Task directions: Your reply should contain the whole listing below, repeated exactly, and no images.

#### Dataset extract ####

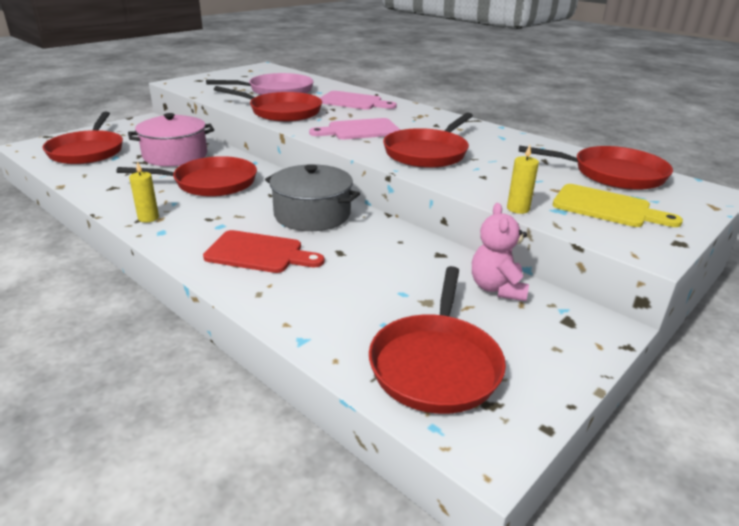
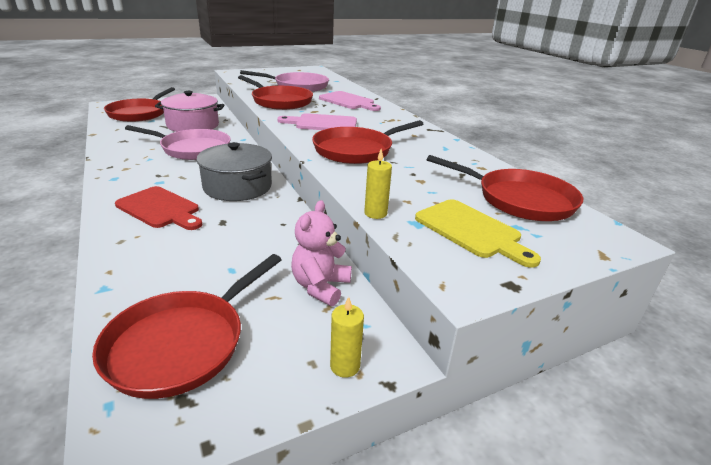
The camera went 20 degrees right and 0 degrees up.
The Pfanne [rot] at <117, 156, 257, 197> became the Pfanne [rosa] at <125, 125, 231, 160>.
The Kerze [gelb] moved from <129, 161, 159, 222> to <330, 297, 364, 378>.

####

Response below:
The camera went 20 degrees right and 0 degrees up.
The Pfanne [rot] at <117, 156, 257, 197> became the Pfanne [rosa] at <125, 125, 231, 160>.
The Kerze [gelb] moved from <129, 161, 159, 222> to <330, 297, 364, 378>.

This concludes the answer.